-- BEGIN RECORDS --

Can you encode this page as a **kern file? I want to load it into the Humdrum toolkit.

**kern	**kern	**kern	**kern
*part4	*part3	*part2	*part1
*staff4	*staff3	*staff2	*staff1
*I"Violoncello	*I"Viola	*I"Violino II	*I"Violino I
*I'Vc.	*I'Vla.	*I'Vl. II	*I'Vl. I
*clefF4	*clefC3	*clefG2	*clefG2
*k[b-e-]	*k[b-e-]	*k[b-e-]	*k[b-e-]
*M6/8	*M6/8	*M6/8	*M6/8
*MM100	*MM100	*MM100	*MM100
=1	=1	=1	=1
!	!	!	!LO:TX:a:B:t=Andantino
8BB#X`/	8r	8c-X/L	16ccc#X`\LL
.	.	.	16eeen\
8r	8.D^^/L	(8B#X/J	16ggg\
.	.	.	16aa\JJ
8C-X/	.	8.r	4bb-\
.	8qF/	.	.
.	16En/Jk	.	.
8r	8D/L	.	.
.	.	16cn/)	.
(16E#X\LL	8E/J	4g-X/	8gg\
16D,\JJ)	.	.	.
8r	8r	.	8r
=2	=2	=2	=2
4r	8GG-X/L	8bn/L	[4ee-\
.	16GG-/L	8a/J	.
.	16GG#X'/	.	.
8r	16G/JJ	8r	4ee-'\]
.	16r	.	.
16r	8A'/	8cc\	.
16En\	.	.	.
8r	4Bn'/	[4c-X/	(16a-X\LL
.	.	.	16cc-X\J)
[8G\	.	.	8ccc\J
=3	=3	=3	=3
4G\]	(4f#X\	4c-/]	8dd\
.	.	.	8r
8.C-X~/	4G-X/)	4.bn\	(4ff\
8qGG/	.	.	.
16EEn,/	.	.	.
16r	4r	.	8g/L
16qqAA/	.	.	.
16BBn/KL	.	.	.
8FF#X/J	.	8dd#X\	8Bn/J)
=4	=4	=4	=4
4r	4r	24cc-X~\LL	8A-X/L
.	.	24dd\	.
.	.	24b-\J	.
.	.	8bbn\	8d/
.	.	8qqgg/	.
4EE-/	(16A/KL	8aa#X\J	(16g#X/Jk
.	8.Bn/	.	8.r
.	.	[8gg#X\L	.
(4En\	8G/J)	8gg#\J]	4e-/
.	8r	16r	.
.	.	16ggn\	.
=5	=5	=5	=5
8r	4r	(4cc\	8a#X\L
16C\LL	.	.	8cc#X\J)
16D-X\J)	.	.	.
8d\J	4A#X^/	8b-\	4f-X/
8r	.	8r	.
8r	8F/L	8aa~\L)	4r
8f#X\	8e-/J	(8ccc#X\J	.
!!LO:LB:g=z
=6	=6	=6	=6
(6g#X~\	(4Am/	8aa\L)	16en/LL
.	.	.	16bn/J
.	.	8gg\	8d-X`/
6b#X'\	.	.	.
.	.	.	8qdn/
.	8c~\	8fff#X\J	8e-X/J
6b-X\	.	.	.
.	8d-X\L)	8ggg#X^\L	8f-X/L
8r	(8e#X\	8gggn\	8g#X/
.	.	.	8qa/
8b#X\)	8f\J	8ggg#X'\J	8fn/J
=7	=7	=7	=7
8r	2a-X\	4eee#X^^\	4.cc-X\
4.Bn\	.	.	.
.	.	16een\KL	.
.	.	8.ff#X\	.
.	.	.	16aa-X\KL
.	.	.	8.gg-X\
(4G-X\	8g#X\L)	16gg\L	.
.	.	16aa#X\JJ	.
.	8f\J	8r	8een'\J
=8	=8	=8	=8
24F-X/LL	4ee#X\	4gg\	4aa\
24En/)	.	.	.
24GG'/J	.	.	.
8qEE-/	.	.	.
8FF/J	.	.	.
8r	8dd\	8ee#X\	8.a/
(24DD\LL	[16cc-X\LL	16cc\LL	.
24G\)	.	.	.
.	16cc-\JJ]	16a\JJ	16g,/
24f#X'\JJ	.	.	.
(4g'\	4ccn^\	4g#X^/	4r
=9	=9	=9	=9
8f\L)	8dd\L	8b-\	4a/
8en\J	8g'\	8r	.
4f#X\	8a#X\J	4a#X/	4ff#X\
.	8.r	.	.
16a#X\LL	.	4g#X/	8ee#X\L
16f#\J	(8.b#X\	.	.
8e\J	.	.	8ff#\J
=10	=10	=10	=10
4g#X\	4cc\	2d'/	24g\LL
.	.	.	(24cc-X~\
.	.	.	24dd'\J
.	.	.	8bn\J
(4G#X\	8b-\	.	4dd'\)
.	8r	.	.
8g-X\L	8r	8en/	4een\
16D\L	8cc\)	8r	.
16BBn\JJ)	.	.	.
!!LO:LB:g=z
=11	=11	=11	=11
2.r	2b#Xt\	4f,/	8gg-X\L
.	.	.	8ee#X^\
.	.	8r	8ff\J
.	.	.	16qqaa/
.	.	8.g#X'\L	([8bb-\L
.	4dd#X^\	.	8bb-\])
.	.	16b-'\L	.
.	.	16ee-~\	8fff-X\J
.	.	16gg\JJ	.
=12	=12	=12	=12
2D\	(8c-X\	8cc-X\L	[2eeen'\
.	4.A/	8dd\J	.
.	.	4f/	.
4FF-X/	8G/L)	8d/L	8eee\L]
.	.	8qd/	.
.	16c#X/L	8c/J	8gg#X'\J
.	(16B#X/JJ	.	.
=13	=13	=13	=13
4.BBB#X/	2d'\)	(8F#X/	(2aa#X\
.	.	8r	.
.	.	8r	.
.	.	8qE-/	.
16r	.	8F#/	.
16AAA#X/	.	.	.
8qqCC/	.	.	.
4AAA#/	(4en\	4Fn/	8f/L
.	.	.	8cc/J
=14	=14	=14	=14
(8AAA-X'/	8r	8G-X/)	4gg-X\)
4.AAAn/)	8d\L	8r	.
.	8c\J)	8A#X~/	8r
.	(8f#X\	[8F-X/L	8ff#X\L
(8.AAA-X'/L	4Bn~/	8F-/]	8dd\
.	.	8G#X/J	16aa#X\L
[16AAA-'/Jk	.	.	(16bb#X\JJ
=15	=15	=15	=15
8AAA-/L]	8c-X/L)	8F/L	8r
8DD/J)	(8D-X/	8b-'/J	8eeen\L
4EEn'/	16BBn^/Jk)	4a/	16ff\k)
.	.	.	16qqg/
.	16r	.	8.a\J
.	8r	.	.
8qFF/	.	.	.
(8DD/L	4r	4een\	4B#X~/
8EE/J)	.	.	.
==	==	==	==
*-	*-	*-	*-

-- END RECORDS --

Pull out every line above that contains the string "kern" and copy each one in full.

Can you encode this page as a **kern file? I want to load it into the Humdrum toolkit.
**kern	**kern	**kern	**kern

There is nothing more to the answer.